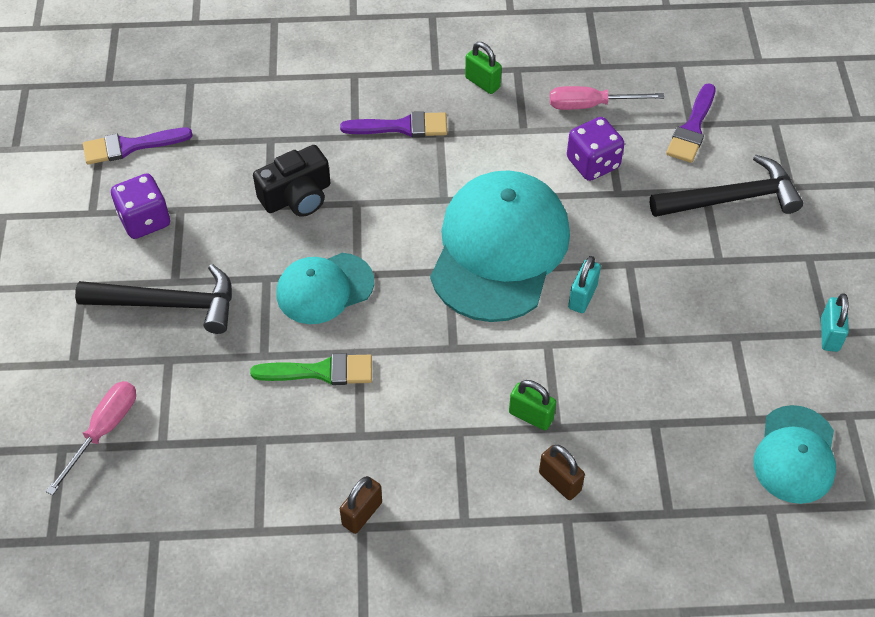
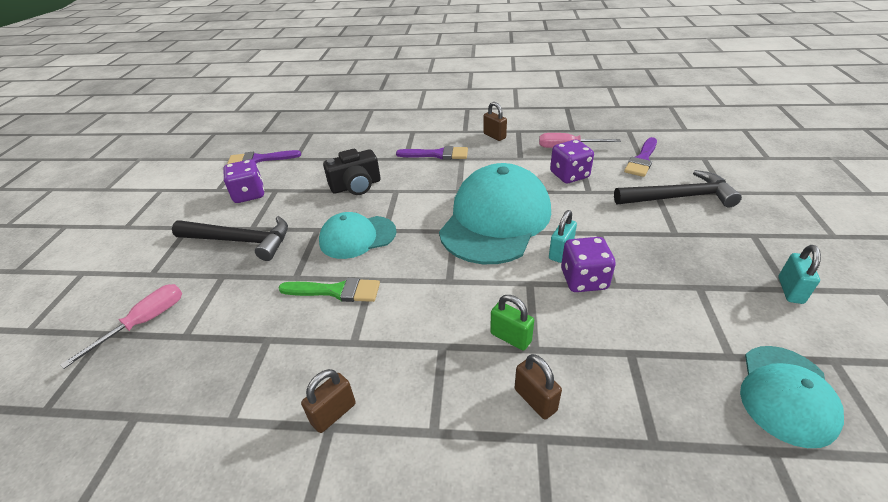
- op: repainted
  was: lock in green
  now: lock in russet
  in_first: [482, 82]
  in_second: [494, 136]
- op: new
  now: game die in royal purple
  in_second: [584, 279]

* * * * * * * * *

WORK TO COMPLETE — Set down all the material exactly once more. No pictures.

WRITTEN ANSWER —
- op: repainted
  was: lock in green
  now: lock in russet
  in_first: [482, 82]
  in_second: [494, 136]
- op: new
  now: game die in royal purple
  in_second: [584, 279]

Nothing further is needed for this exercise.